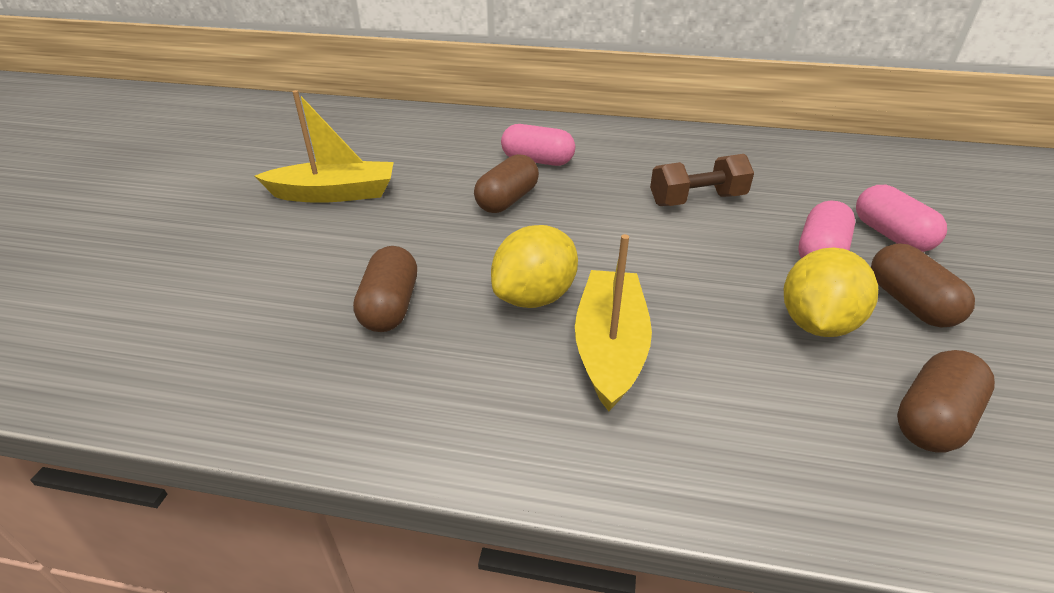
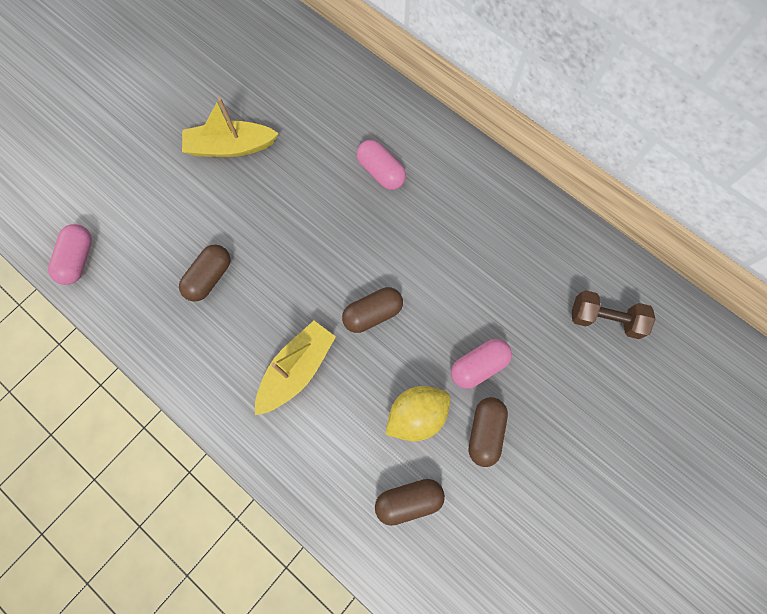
camera: 30 degrees right, 35 degrees up
yellow boat [255,90,394,203] -> yellow boat turned 150 degrees clockwise [182,97,279,157]
brown capsule [474,154,539,213] -> brown capsule moved to [342,287,403,333]
yellow lemon [491,225,578,308] -> none
brown dumbbell [650,154,754,206] -> brown dumbbell moved to [572,290,656,339]
pink capsule [856,185,947,252] -> pink capsule moved to [48,224,92,285]

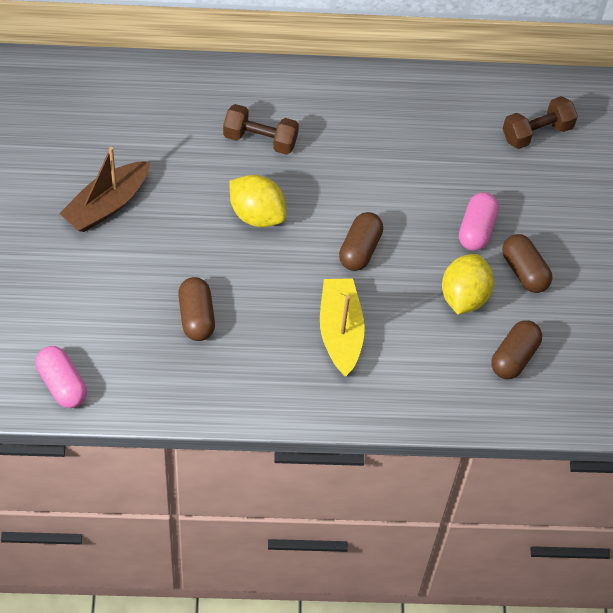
camera: 45 degrees left, 15 degrees down
yellow boat [182,97,279,157] -> brown boat [59,147,150,232]
pink capsule [357,140,406,190] -> brown dumbbell [223,104,299,155]
none -> yellow lemon [229,175,286,227]

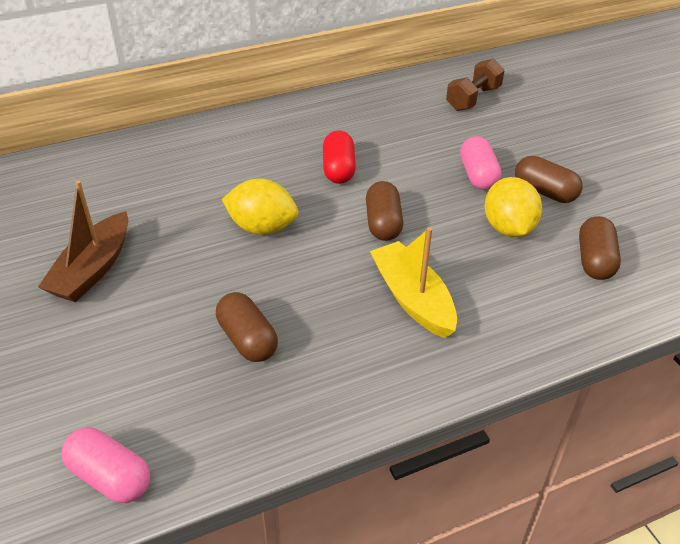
camera: 20 degrees left, 15 degrees down
brown dumbbell [223,104,299,155] -> none
none -> red capsule [323,130,356,184]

******

#### YOUR INSTRUCTIONS
Omit the pictures and reproduce the remaining material above exactly.

#### WRITTEN ANSWER
camera: 30 degrees right, 35 degrees up
yellow boat [255,90,394,203] -> yellow boat turned 150 degrees clockwise [182,97,279,157]
brown capsule [474,154,539,213] -> brown capsule moved to [342,287,403,333]
yellow lemon [491,225,578,308] -> none
brown dumbbell [650,154,754,206] -> brown dumbbell moved to [572,290,656,339]
pink capsule [856,185,947,252] -> pink capsule moved to [48,224,92,285]

camera: 45 degrees left, 15 degrees down
yellow boat [182,97,279,157] -> brown boat [59,147,150,232]
pink capsule [357,140,406,190] -> brown dumbbell [223,104,299,155]
none -> yellow lemon [229,175,286,227]

camera: 20 degrees left, 15 degrees down
brown dumbbell [223,104,299,155] -> none
none -> red capsule [323,130,356,184]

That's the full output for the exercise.